From the listing below, pull out the lines that hold "marker".

§ DATA RECORDS
* * *

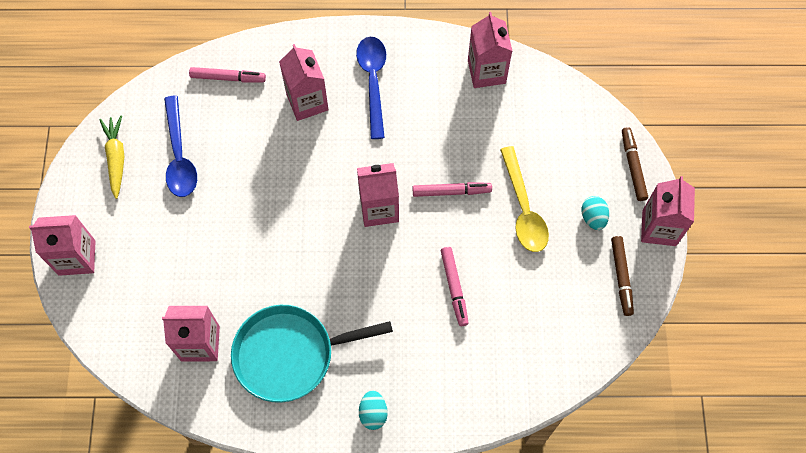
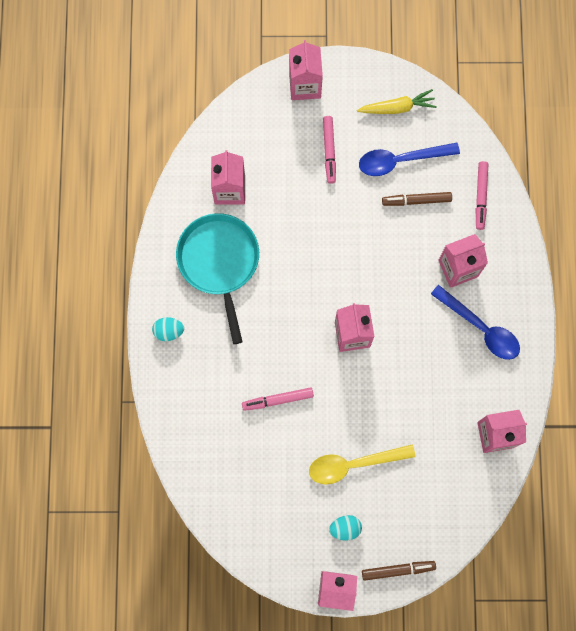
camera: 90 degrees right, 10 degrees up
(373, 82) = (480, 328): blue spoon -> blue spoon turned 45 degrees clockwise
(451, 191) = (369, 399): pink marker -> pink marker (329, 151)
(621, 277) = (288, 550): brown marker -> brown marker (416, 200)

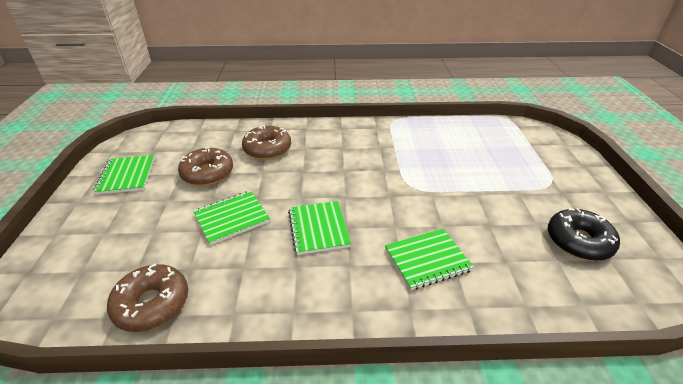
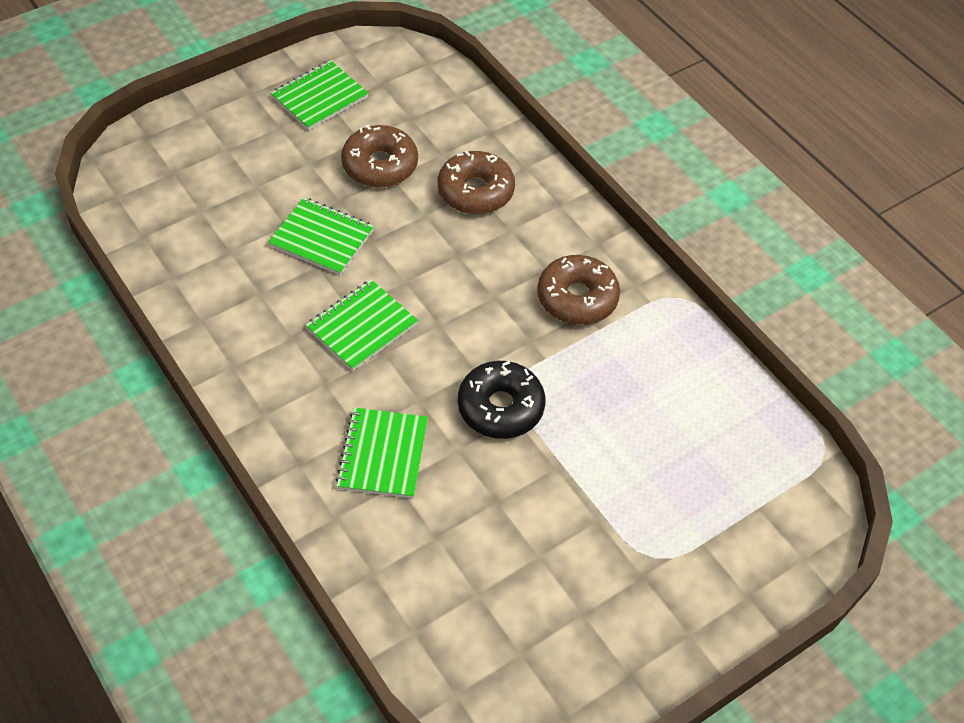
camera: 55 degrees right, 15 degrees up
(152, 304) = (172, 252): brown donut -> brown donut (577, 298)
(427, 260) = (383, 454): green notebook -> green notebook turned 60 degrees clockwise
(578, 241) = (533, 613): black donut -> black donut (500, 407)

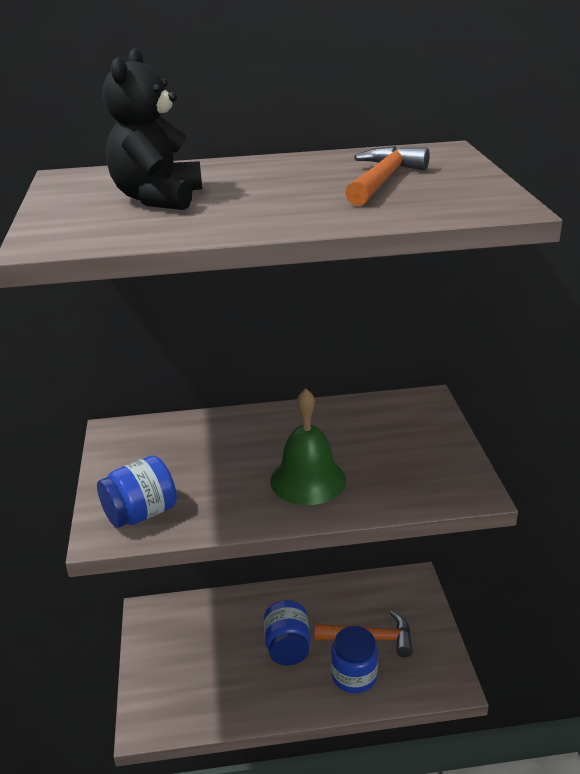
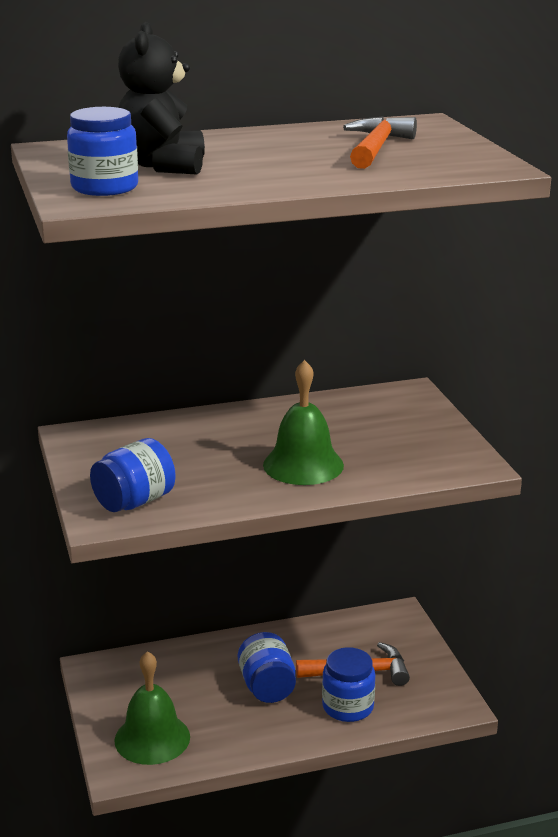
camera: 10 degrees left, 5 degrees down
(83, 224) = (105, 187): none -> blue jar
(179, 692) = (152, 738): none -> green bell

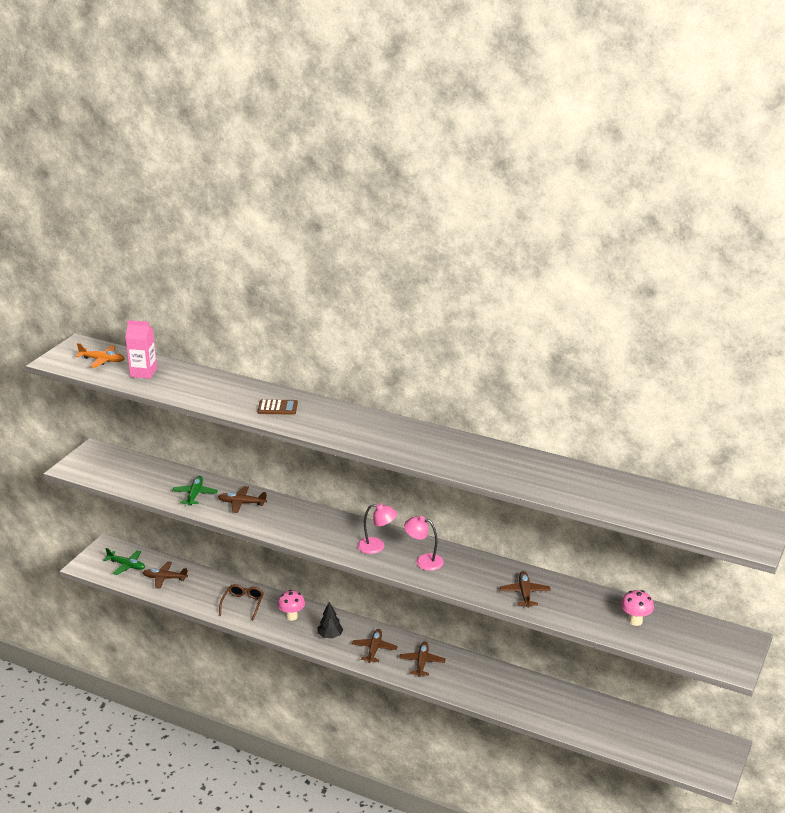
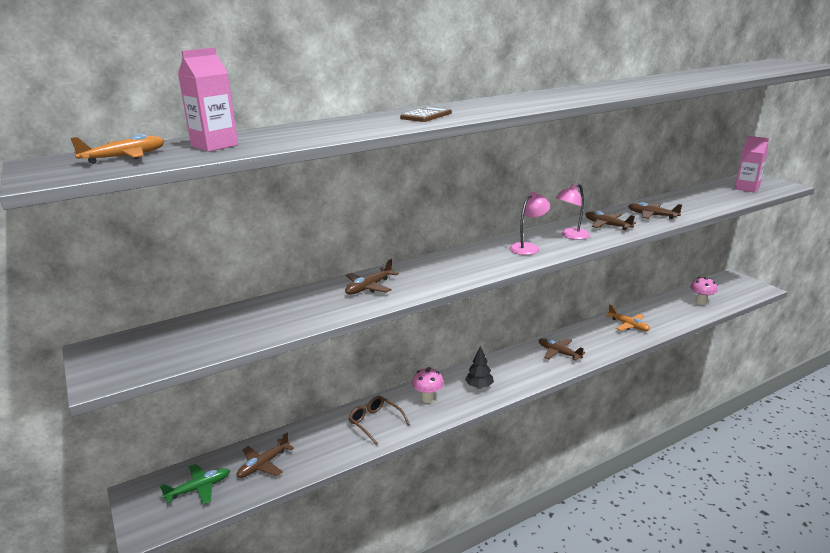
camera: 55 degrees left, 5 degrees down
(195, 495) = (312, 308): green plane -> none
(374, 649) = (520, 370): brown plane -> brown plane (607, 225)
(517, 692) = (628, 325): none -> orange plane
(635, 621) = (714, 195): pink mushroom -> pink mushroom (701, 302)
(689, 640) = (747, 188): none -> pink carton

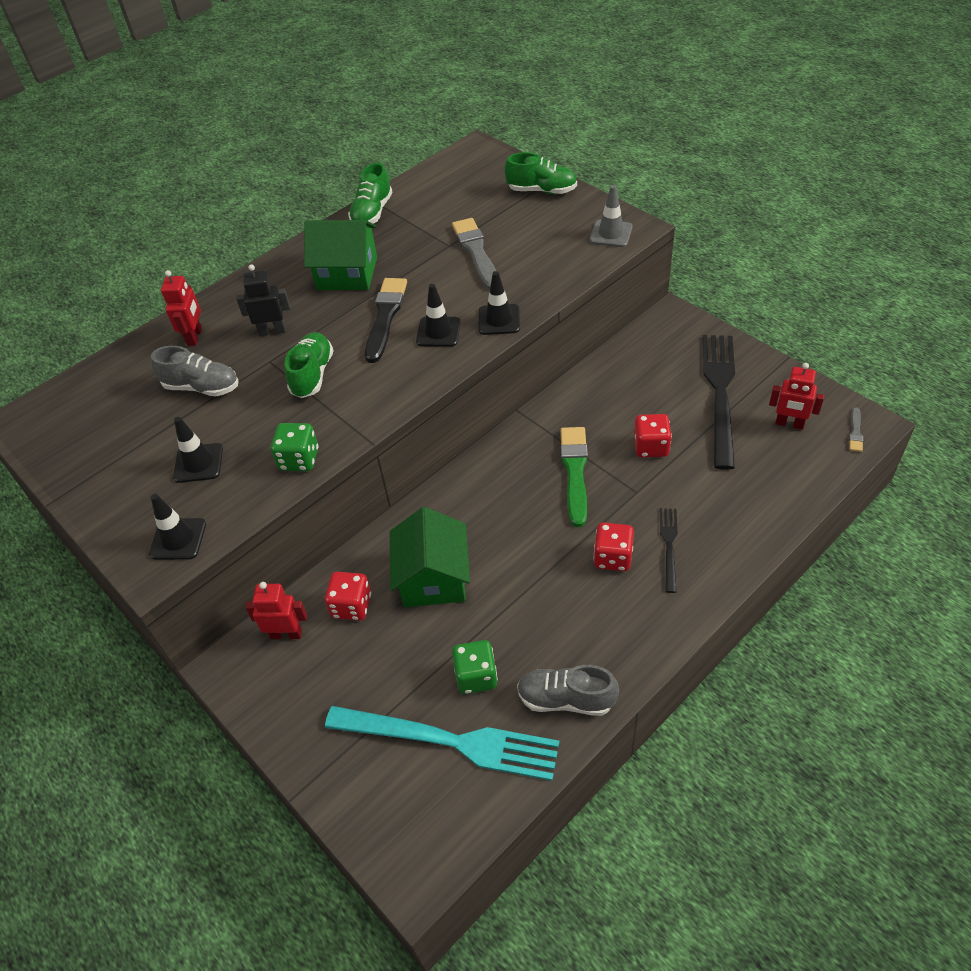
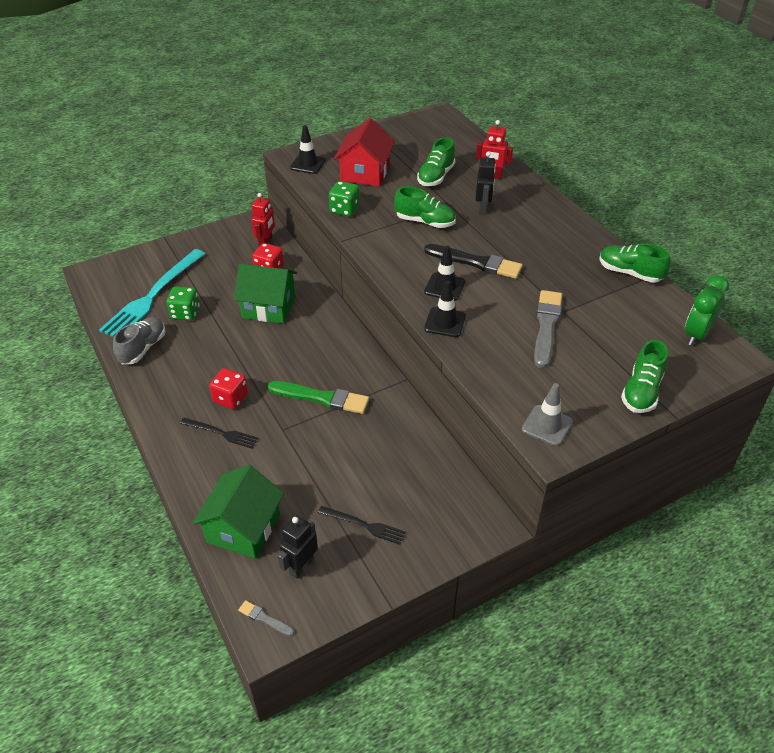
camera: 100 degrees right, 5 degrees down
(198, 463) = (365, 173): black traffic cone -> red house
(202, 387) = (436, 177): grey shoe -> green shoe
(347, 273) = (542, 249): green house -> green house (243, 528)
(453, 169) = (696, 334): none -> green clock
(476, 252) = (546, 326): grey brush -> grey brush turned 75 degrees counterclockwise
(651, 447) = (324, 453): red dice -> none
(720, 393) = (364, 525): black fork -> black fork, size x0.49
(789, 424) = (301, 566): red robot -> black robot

* * *

§ EXPECTED OUTPUT
(451, 191) = (369, 399): pink marker -> pink marker (329, 151)
(621, 277) = (288, 550): brown marker -> brown marker (416, 200)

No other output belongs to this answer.